# [Try it]
In the records below, find the line that contains "SW1: switch (GND, U3/RST)", then write out that line and each one after it exactly, up to and including the last.

Modification records:
———

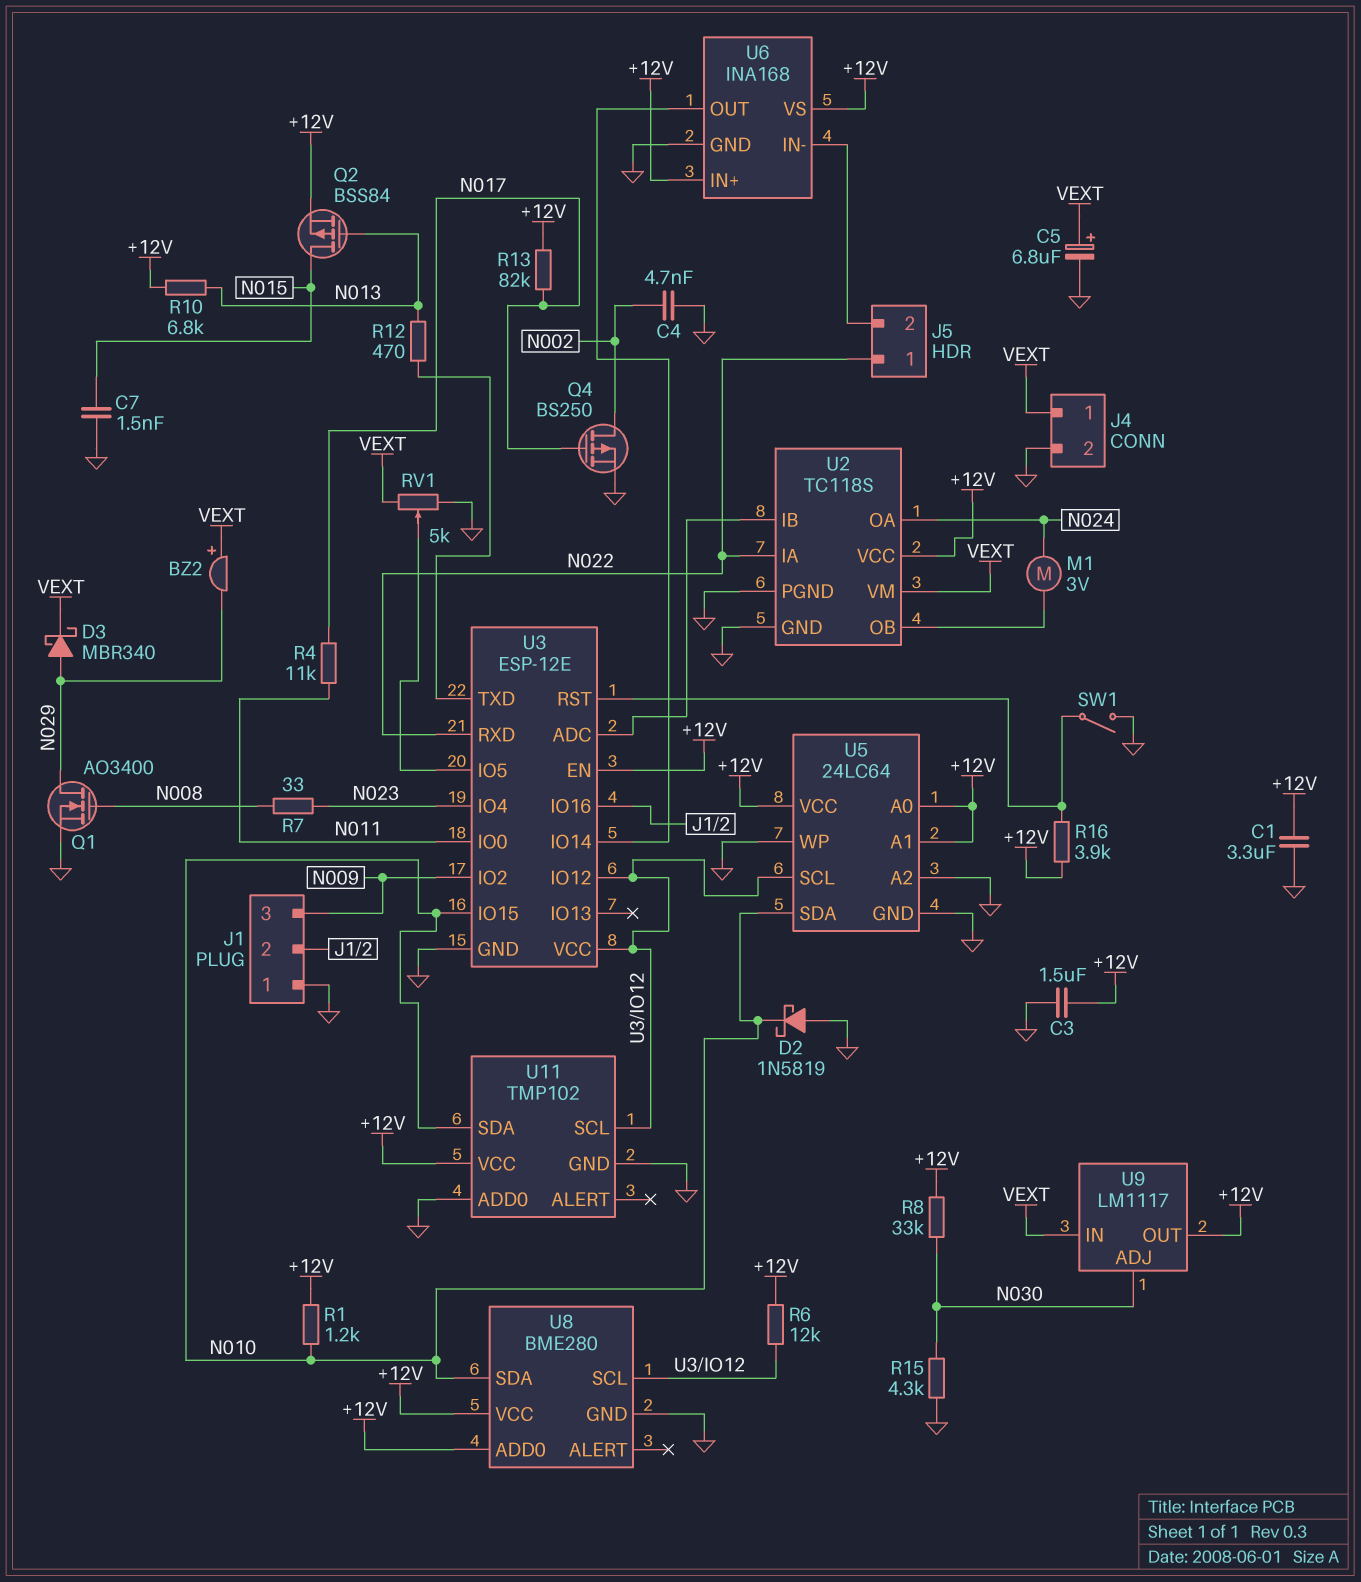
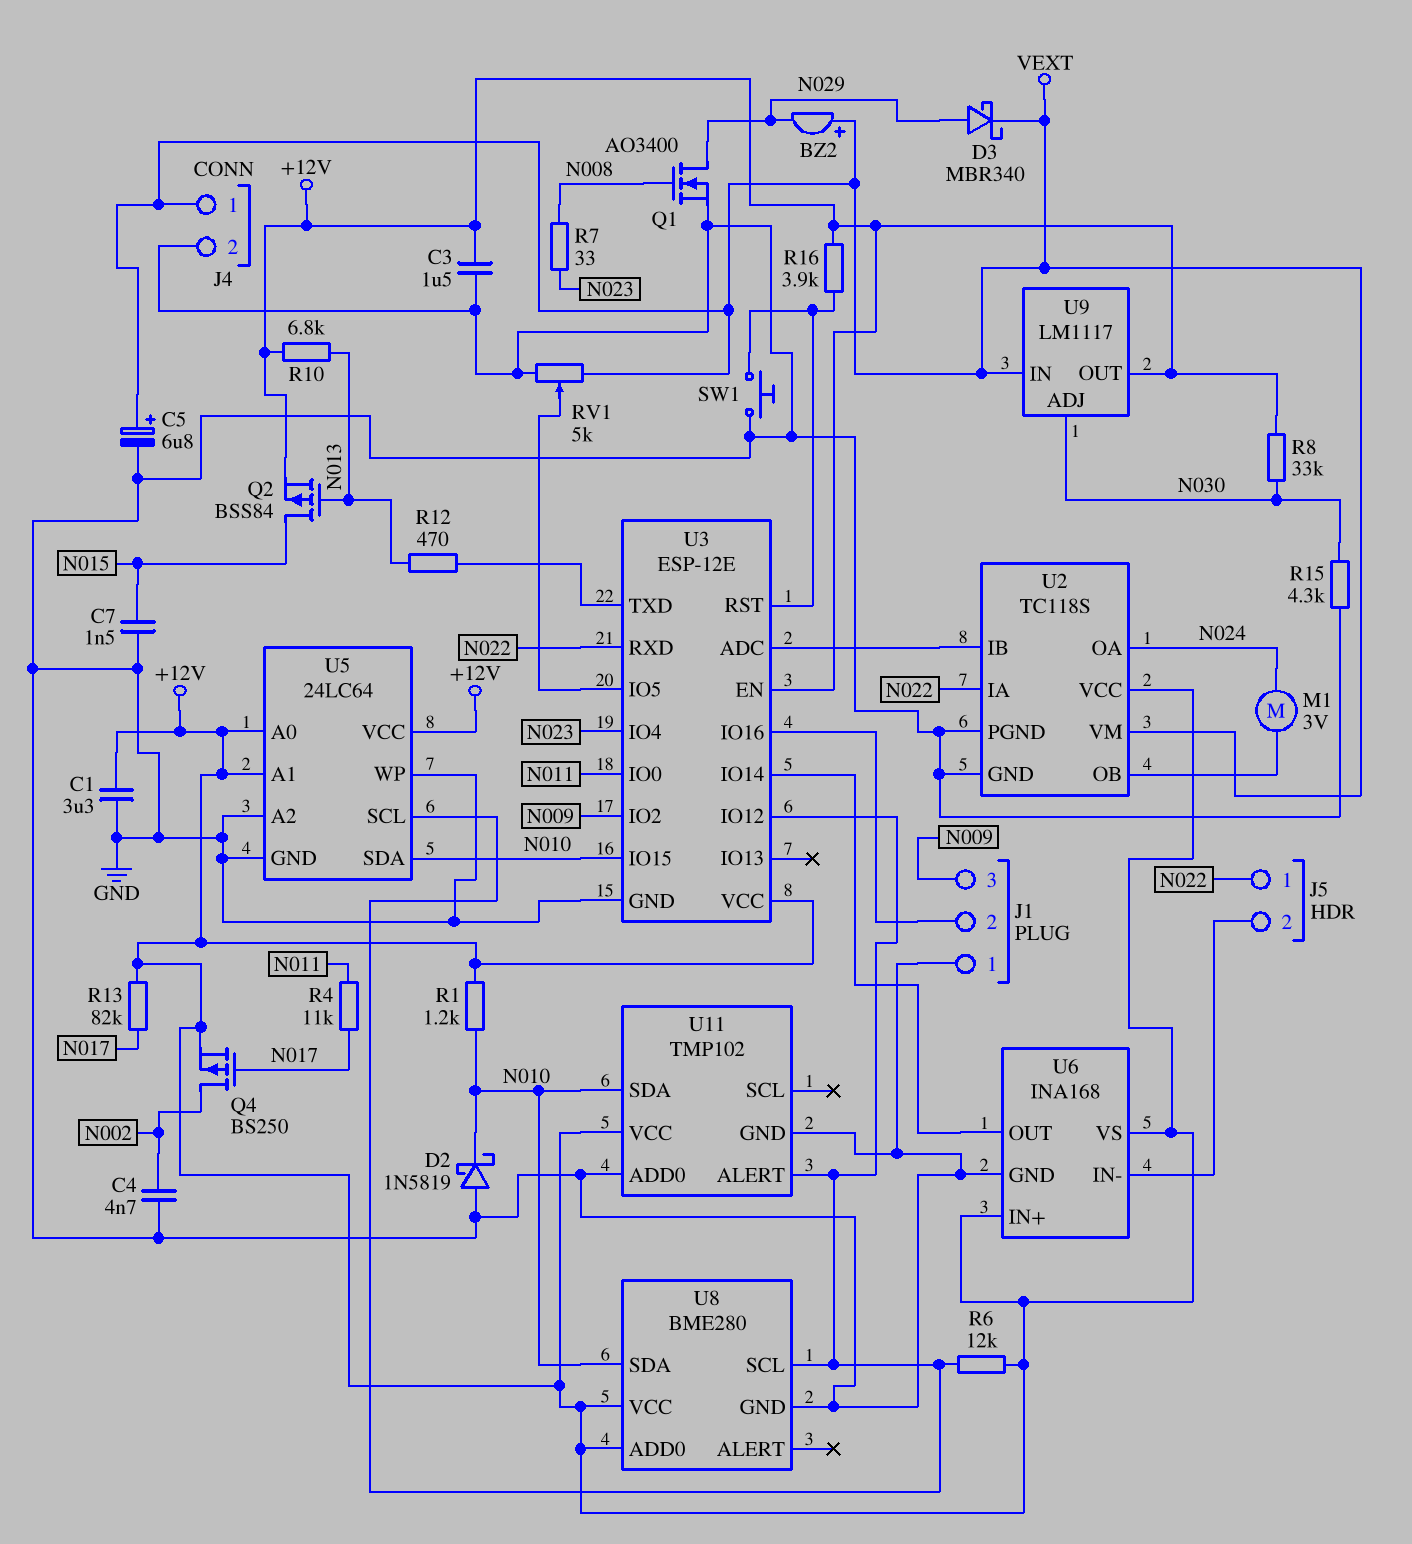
Q4: PMOS BS250 (G N017, D N002, S GND) -> PMOS BS250 (G N017, D N002, S +12V)
SW1: switch (GND, U3/RST) -> button (GND, U3/RST)
U3 pin VCC: U3/IO12 -> +12V
U11 pin ALERT: none -> U3/IO12
U11 pin SCL: U3/IO12 -> none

———

# [Your response]
SW1: switch (GND, U3/RST) -> button (GND, U3/RST)
U3 pin VCC: U3/IO12 -> +12V
U11 pin ALERT: none -> U3/IO12
U11 pin SCL: U3/IO12 -> none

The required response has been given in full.